*** Block opens ***

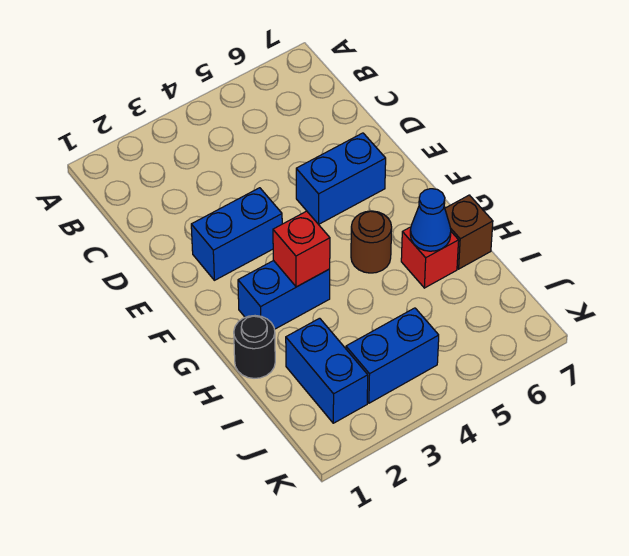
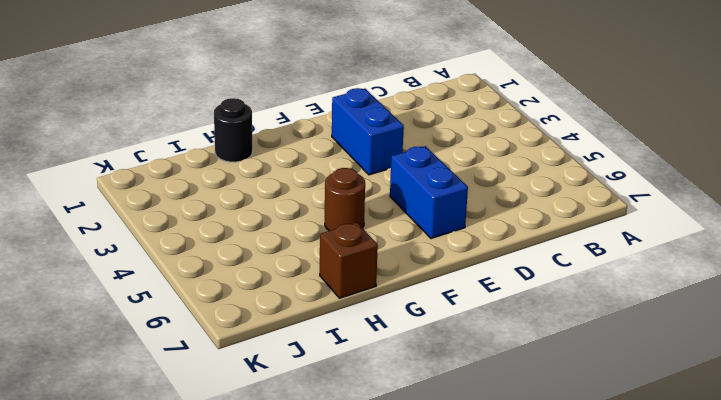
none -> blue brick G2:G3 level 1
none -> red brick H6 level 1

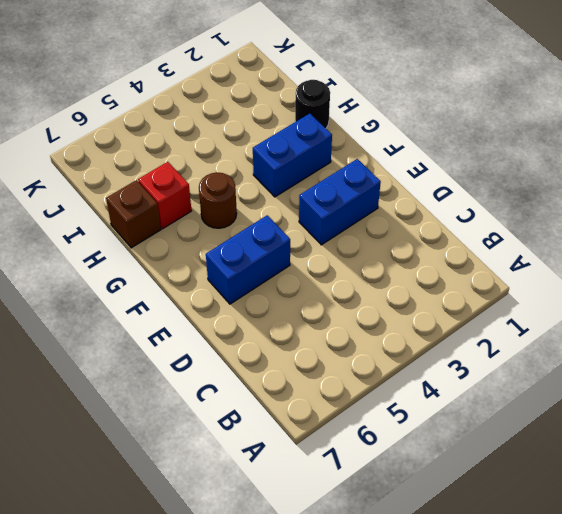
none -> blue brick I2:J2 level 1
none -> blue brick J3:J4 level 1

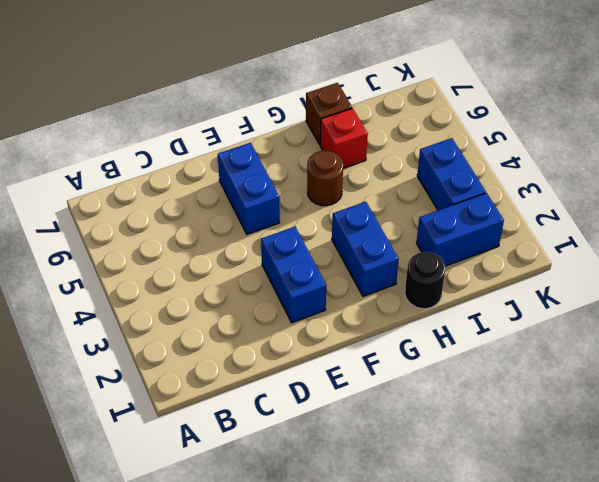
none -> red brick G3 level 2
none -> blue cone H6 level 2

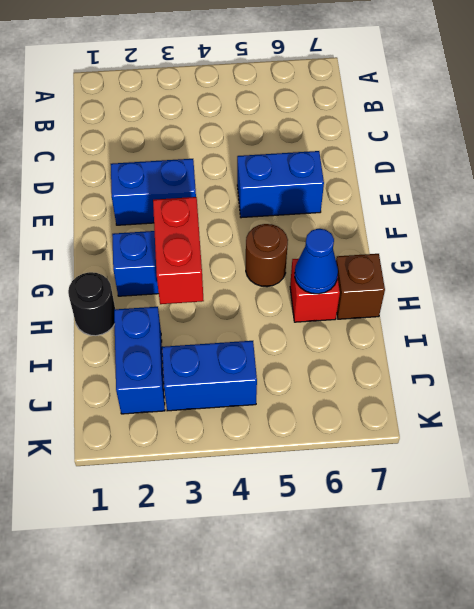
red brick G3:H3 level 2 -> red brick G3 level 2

*** Block closes ***

### [Assigned task]
When a line in the entries above holds the word "brick", add it to the count, then state only the count.

### [The completed task]
6